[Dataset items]
------------------------------------

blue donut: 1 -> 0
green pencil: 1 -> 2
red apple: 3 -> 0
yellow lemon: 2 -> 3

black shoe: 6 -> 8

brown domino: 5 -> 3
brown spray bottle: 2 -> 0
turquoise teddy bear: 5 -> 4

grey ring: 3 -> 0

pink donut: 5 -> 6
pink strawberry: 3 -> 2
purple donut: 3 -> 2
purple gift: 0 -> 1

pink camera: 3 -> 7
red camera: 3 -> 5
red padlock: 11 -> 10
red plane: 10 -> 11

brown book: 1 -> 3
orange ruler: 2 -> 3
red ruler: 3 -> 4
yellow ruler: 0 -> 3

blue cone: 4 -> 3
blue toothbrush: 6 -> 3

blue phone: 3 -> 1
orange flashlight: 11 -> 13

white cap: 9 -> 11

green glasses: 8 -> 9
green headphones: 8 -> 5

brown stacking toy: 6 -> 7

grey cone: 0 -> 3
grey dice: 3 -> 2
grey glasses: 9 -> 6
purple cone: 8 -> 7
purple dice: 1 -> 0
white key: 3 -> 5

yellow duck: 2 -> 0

------------------------------------

Find the word "blue" in the entries above. Copy every line that has it.

blue donut: 1 -> 0
blue cone: 4 -> 3
blue toothbrush: 6 -> 3
blue phone: 3 -> 1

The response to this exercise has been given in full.